▸ **Coordinate change listings**:
-*-
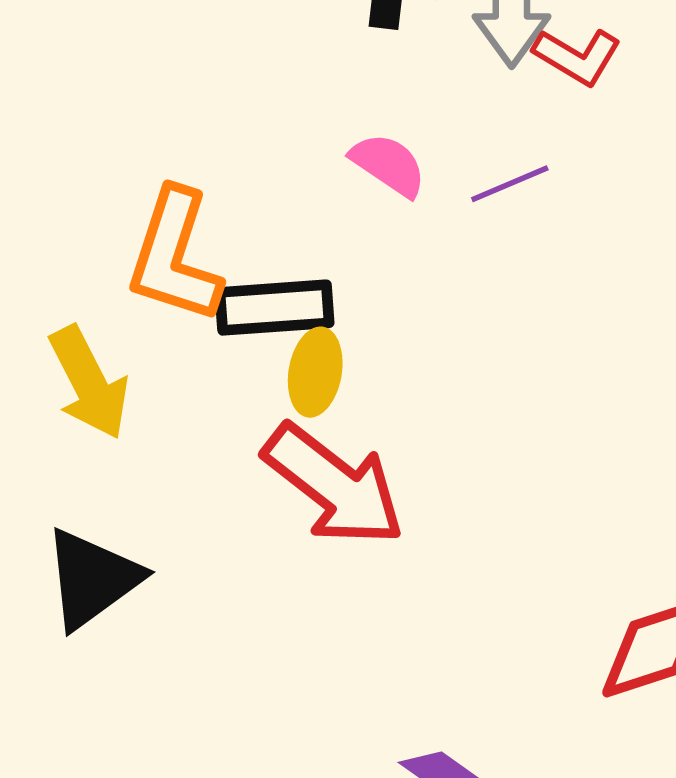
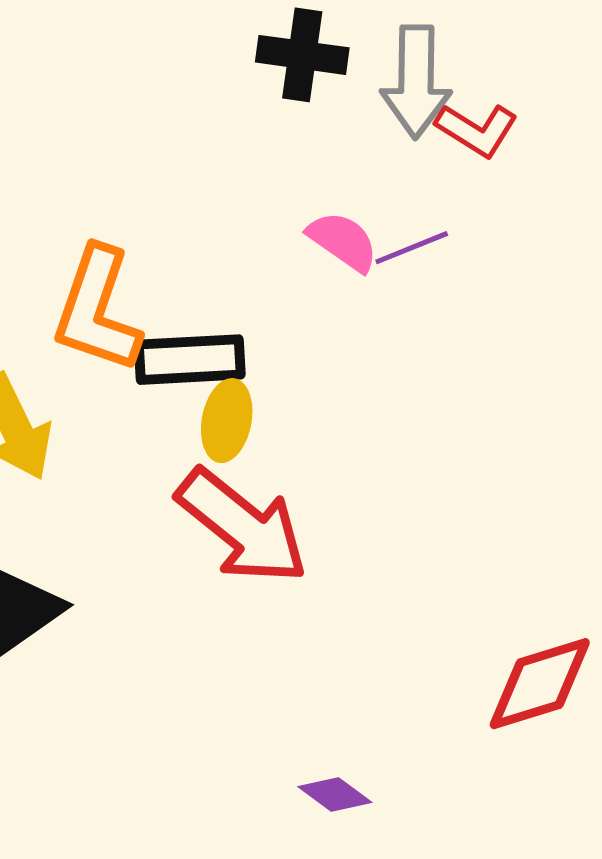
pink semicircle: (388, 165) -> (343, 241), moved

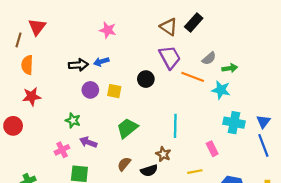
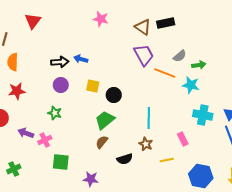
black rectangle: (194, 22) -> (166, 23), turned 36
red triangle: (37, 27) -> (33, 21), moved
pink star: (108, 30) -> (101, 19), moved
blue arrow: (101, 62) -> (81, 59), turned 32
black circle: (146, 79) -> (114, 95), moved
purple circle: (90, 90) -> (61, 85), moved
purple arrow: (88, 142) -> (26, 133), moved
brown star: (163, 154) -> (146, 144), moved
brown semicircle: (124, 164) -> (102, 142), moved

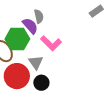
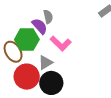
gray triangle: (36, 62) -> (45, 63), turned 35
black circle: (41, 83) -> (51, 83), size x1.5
-*-
▸ **EXERCISE GOAL**: Give again, word for word, the line that contains "brown semicircle: (124, 164)" and every line after it through the end of the entries; omit the pictures.

▸ **EXERCISE RESPONSE**:
brown semicircle: (124, 164) -> (102, 142), moved

gray triangle: (36, 62) -> (45, 63), turned 35
black circle: (41, 83) -> (51, 83), size x1.5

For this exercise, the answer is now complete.